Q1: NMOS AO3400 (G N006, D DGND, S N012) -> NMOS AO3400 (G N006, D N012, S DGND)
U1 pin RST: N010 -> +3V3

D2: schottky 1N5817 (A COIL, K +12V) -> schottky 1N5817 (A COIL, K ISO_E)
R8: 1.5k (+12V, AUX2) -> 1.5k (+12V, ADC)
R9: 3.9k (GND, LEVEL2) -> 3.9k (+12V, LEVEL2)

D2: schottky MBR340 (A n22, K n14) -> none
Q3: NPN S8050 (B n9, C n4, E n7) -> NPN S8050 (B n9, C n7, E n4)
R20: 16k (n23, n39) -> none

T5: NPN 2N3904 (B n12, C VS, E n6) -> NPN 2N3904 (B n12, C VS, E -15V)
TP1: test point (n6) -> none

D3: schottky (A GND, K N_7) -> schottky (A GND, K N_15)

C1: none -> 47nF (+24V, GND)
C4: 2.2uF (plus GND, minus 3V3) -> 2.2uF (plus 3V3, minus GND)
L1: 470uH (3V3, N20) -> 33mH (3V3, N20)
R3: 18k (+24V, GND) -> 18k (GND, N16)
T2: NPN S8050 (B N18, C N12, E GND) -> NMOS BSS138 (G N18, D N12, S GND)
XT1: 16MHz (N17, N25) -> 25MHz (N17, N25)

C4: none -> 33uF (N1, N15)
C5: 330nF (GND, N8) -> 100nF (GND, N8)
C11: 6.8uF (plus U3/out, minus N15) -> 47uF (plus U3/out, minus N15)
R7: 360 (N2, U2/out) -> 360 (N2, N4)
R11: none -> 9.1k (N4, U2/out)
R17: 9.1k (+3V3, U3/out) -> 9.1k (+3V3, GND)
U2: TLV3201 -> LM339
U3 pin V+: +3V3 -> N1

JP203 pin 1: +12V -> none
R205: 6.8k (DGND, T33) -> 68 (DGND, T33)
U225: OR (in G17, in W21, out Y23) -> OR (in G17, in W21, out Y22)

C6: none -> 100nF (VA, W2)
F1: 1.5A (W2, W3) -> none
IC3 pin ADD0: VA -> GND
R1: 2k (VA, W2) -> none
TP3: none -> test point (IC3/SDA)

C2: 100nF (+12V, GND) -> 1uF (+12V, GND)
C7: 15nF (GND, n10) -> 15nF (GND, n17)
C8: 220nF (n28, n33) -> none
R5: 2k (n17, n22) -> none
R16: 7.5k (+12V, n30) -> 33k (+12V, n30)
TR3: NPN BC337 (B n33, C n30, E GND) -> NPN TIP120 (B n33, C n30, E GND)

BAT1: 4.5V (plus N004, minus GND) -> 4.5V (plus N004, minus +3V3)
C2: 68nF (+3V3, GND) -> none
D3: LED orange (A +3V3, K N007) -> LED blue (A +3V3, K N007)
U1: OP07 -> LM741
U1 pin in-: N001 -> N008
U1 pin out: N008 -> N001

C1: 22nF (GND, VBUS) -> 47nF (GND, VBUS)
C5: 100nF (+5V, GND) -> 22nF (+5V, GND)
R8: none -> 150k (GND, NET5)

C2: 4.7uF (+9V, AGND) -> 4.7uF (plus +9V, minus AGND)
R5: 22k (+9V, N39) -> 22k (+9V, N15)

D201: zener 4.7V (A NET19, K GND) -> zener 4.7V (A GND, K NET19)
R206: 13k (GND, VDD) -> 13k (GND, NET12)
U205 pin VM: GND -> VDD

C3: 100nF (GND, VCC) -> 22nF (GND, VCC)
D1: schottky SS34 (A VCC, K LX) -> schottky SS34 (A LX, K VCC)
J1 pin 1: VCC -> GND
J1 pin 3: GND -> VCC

▸ WORK TASK
All the records above need to be restated exactly, line by line.

▸ EXERCISE OUTPUT
Q1: NMOS AO3400 (G N006, D DGND, S N012) -> NMOS AO3400 (G N006, D N012, S DGND)
U1 pin RST: N010 -> +3V3

D2: schottky 1N5817 (A COIL, K +12V) -> schottky 1N5817 (A COIL, K ISO_E)
R8: 1.5k (+12V, AUX2) -> 1.5k (+12V, ADC)
R9: 3.9k (GND, LEVEL2) -> 3.9k (+12V, LEVEL2)

D2: schottky MBR340 (A n22, K n14) -> none
Q3: NPN S8050 (B n9, C n4, E n7) -> NPN S8050 (B n9, C n7, E n4)
R20: 16k (n23, n39) -> none

T5: NPN 2N3904 (B n12, C VS, E n6) -> NPN 2N3904 (B n12, C VS, E -15V)
TP1: test point (n6) -> none

D3: schottky (A GND, K N_7) -> schottky (A GND, K N_15)

C1: none -> 47nF (+24V, GND)
C4: 2.2uF (plus GND, minus 3V3) -> 2.2uF (plus 3V3, minus GND)
L1: 470uH (3V3, N20) -> 33mH (3V3, N20)
R3: 18k (+24V, GND) -> 18k (GND, N16)
T2: NPN S8050 (B N18, C N12, E GND) -> NMOS BSS138 (G N18, D N12, S GND)
XT1: 16MHz (N17, N25) -> 25MHz (N17, N25)

C4: none -> 33uF (N1, N15)
C5: 330nF (GND, N8) -> 100nF (GND, N8)
C11: 6.8uF (plus U3/out, minus N15) -> 47uF (plus U3/out, minus N15)
R7: 360 (N2, U2/out) -> 360 (N2, N4)
R11: none -> 9.1k (N4, U2/out)
R17: 9.1k (+3V3, U3/out) -> 9.1k (+3V3, GND)
U2: TLV3201 -> LM339
U3 pin V+: +3V3 -> N1

JP203 pin 1: +12V -> none
R205: 6.8k (DGND, T33) -> 68 (DGND, T33)
U225: OR (in G17, in W21, out Y23) -> OR (in G17, in W21, out Y22)

C6: none -> 100nF (VA, W2)
F1: 1.5A (W2, W3) -> none
IC3 pin ADD0: VA -> GND
R1: 2k (VA, W2) -> none
TP3: none -> test point (IC3/SDA)

C2: 100nF (+12V, GND) -> 1uF (+12V, GND)
C7: 15nF (GND, n10) -> 15nF (GND, n17)
C8: 220nF (n28, n33) -> none
R5: 2k (n17, n22) -> none
R16: 7.5k (+12V, n30) -> 33k (+12V, n30)
TR3: NPN BC337 (B n33, C n30, E GND) -> NPN TIP120 (B n33, C n30, E GND)

BAT1: 4.5V (plus N004, minus GND) -> 4.5V (plus N004, minus +3V3)
C2: 68nF (+3V3, GND) -> none
D3: LED orange (A +3V3, K N007) -> LED blue (A +3V3, K N007)
U1: OP07 -> LM741
U1 pin in-: N001 -> N008
U1 pin out: N008 -> N001

C1: 22nF (GND, VBUS) -> 47nF (GND, VBUS)
C5: 100nF (+5V, GND) -> 22nF (+5V, GND)
R8: none -> 150k (GND, NET5)

C2: 4.7uF (+9V, AGND) -> 4.7uF (plus +9V, minus AGND)
R5: 22k (+9V, N39) -> 22k (+9V, N15)

D201: zener 4.7V (A NET19, K GND) -> zener 4.7V (A GND, K NET19)
R206: 13k (GND, VDD) -> 13k (GND, NET12)
U205 pin VM: GND -> VDD

C3: 100nF (GND, VCC) -> 22nF (GND, VCC)
D1: schottky SS34 (A VCC, K LX) -> schottky SS34 (A LX, K VCC)
J1 pin 1: VCC -> GND
J1 pin 3: GND -> VCC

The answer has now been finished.